# TASK TO CARRY OUT:
Precise copying is required. Return the data below in full.

# DATA SECTION:
Segment Open
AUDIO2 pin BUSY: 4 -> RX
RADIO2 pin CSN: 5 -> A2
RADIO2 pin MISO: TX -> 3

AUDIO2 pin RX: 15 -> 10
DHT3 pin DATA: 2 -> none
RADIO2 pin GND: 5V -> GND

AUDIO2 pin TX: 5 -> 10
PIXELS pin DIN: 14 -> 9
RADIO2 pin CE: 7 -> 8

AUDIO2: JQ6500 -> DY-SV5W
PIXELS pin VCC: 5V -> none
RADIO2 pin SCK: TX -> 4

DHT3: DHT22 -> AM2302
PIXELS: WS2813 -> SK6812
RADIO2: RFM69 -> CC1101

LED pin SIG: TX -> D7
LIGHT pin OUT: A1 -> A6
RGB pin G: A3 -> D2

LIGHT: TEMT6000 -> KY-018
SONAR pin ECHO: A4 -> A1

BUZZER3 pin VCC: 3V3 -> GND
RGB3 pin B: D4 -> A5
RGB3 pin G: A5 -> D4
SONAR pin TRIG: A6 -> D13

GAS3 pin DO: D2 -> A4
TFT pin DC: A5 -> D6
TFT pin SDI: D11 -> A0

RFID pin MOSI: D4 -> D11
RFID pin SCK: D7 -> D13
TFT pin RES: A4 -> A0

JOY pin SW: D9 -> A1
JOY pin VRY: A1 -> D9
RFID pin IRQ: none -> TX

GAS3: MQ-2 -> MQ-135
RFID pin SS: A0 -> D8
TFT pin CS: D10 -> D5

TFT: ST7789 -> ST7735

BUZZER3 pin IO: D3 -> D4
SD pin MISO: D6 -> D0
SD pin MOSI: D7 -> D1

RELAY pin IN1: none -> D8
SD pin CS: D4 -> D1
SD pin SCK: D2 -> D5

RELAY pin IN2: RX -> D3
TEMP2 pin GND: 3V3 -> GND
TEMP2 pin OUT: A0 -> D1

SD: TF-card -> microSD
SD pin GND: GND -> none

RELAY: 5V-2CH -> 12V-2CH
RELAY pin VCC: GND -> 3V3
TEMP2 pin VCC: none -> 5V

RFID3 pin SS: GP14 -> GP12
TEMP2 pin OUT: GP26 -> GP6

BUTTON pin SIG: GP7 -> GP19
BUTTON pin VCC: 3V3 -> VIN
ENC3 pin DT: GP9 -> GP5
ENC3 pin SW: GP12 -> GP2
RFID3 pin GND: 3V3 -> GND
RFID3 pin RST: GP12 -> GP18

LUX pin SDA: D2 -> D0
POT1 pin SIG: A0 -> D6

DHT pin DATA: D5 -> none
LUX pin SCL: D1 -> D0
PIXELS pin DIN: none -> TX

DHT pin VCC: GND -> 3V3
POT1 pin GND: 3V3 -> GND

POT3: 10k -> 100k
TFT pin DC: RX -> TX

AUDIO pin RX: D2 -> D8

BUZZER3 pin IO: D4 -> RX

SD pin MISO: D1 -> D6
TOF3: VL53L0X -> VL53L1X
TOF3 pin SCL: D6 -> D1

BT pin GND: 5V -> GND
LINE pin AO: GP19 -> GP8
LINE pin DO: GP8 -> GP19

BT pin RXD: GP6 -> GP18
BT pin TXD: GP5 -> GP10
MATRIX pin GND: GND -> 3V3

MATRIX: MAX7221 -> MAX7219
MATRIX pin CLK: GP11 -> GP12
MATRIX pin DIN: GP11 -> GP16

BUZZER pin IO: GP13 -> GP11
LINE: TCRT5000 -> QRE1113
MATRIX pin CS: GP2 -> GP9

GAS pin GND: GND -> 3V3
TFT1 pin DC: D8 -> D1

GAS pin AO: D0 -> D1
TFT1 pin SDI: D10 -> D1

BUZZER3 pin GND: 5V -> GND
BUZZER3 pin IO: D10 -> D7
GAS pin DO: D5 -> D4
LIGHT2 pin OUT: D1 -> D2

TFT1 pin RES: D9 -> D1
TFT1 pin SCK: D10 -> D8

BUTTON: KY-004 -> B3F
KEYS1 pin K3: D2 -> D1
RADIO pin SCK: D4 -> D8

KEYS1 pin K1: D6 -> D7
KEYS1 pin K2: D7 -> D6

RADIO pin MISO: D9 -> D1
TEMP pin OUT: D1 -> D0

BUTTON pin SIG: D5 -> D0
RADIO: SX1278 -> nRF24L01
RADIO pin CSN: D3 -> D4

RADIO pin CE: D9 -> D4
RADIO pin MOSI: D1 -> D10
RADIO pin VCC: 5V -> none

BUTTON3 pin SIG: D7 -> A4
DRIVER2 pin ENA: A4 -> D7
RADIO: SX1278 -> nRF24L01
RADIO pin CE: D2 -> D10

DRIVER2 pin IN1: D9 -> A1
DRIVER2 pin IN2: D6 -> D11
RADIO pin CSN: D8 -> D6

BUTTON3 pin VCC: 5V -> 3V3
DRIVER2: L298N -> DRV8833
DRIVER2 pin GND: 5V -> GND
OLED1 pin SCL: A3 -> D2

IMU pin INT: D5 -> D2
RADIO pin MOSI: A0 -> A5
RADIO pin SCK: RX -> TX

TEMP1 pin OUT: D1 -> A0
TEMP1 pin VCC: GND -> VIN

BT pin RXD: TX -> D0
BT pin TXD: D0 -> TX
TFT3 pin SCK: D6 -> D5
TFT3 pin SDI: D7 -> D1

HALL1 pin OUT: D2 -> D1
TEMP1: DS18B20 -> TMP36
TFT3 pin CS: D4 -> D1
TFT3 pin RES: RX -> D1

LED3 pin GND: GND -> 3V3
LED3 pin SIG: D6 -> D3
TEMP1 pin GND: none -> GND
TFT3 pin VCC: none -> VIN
Segment Closed
# OUTPUT BELOW:
AUDIO2 pin BUSY: 4 -> RX
RADIO2 pin CSN: 5 -> A2
RADIO2 pin MISO: TX -> 3

AUDIO2 pin RX: 15 -> 10
DHT3 pin DATA: 2 -> none
RADIO2 pin GND: 5V -> GND

AUDIO2 pin TX: 5 -> 10
PIXELS pin DIN: 14 -> 9
RADIO2 pin CE: 7 -> 8

AUDIO2: JQ6500 -> DY-SV5W
PIXELS pin VCC: 5V -> none
RADIO2 pin SCK: TX -> 4

DHT3: DHT22 -> AM2302
PIXELS: WS2813 -> SK6812
RADIO2: RFM69 -> CC1101

LED pin SIG: TX -> D7
LIGHT pin OUT: A1 -> A6
RGB pin G: A3 -> D2

LIGHT: TEMT6000 -> KY-018
SONAR pin ECHO: A4 -> A1

BUZZER3 pin VCC: 3V3 -> GND
RGB3 pin B: D4 -> A5
RGB3 pin G: A5 -> D4
SONAR pin TRIG: A6 -> D13

GAS3 pin DO: D2 -> A4
TFT pin DC: A5 -> D6
TFT pin SDI: D11 -> A0

RFID pin MOSI: D4 -> D11
RFID pin SCK: D7 -> D13
TFT pin RES: A4 -> A0

JOY pin SW: D9 -> A1
JOY pin VRY: A1 -> D9
RFID pin IRQ: none -> TX

GAS3: MQ-2 -> MQ-135
RFID pin SS: A0 -> D8
TFT pin CS: D10 -> D5

TFT: ST7789 -> ST7735

BUZZER3 pin IO: D3 -> D4
SD pin MISO: D6 -> D0
SD pin MOSI: D7 -> D1

RELAY pin IN1: none -> D8
SD pin CS: D4 -> D1
SD pin SCK: D2 -> D5

RELAY pin IN2: RX -> D3
TEMP2 pin GND: 3V3 -> GND
TEMP2 pin OUT: A0 -> D1

SD: TF-card -> microSD
SD pin GND: GND -> none

RELAY: 5V-2CH -> 12V-2CH
RELAY pin VCC: GND -> 3V3
TEMP2 pin VCC: none -> 5V

RFID3 pin SS: GP14 -> GP12
TEMP2 pin OUT: GP26 -> GP6

BUTTON pin SIG: GP7 -> GP19
BUTTON pin VCC: 3V3 -> VIN
ENC3 pin DT: GP9 -> GP5
ENC3 pin SW: GP12 -> GP2
RFID3 pin GND: 3V3 -> GND
RFID3 pin RST: GP12 -> GP18

LUX pin SDA: D2 -> D0
POT1 pin SIG: A0 -> D6

DHT pin DATA: D5 -> none
LUX pin SCL: D1 -> D0
PIXELS pin DIN: none -> TX

DHT pin VCC: GND -> 3V3
POT1 pin GND: 3V3 -> GND

POT3: 10k -> 100k
TFT pin DC: RX -> TX

AUDIO pin RX: D2 -> D8

BUZZER3 pin IO: D4 -> RX

SD pin MISO: D1 -> D6
TOF3: VL53L0X -> VL53L1X
TOF3 pin SCL: D6 -> D1

BT pin GND: 5V -> GND
LINE pin AO: GP19 -> GP8
LINE pin DO: GP8 -> GP19

BT pin RXD: GP6 -> GP18
BT pin TXD: GP5 -> GP10
MATRIX pin GND: GND -> 3V3

MATRIX: MAX7221 -> MAX7219
MATRIX pin CLK: GP11 -> GP12
MATRIX pin DIN: GP11 -> GP16

BUZZER pin IO: GP13 -> GP11
LINE: TCRT5000 -> QRE1113
MATRIX pin CS: GP2 -> GP9

GAS pin GND: GND -> 3V3
TFT1 pin DC: D8 -> D1

GAS pin AO: D0 -> D1
TFT1 pin SDI: D10 -> D1

BUZZER3 pin GND: 5V -> GND
BUZZER3 pin IO: D10 -> D7
GAS pin DO: D5 -> D4
LIGHT2 pin OUT: D1 -> D2

TFT1 pin RES: D9 -> D1
TFT1 pin SCK: D10 -> D8

BUTTON: KY-004 -> B3F
KEYS1 pin K3: D2 -> D1
RADIO pin SCK: D4 -> D8

KEYS1 pin K1: D6 -> D7
KEYS1 pin K2: D7 -> D6

RADIO pin MISO: D9 -> D1
TEMP pin OUT: D1 -> D0

BUTTON pin SIG: D5 -> D0
RADIO: SX1278 -> nRF24L01
RADIO pin CSN: D3 -> D4

RADIO pin CE: D9 -> D4
RADIO pin MOSI: D1 -> D10
RADIO pin VCC: 5V -> none

BUTTON3 pin SIG: D7 -> A4
DRIVER2 pin ENA: A4 -> D7
RADIO: SX1278 -> nRF24L01
RADIO pin CE: D2 -> D10

DRIVER2 pin IN1: D9 -> A1
DRIVER2 pin IN2: D6 -> D11
RADIO pin CSN: D8 -> D6

BUTTON3 pin VCC: 5V -> 3V3
DRIVER2: L298N -> DRV8833
DRIVER2 pin GND: 5V -> GND
OLED1 pin SCL: A3 -> D2

IMU pin INT: D5 -> D2
RADIO pin MOSI: A0 -> A5
RADIO pin SCK: RX -> TX

TEMP1 pin OUT: D1 -> A0
TEMP1 pin VCC: GND -> VIN

BT pin RXD: TX -> D0
BT pin TXD: D0 -> TX
TFT3 pin SCK: D6 -> D5
TFT3 pin SDI: D7 -> D1

HALL1 pin OUT: D2 -> D1
TEMP1: DS18B20 -> TMP36
TFT3 pin CS: D4 -> D1
TFT3 pin RES: RX -> D1

LED3 pin GND: GND -> 3V3
LED3 pin SIG: D6 -> D3
TEMP1 pin GND: none -> GND
TFT3 pin VCC: none -> VIN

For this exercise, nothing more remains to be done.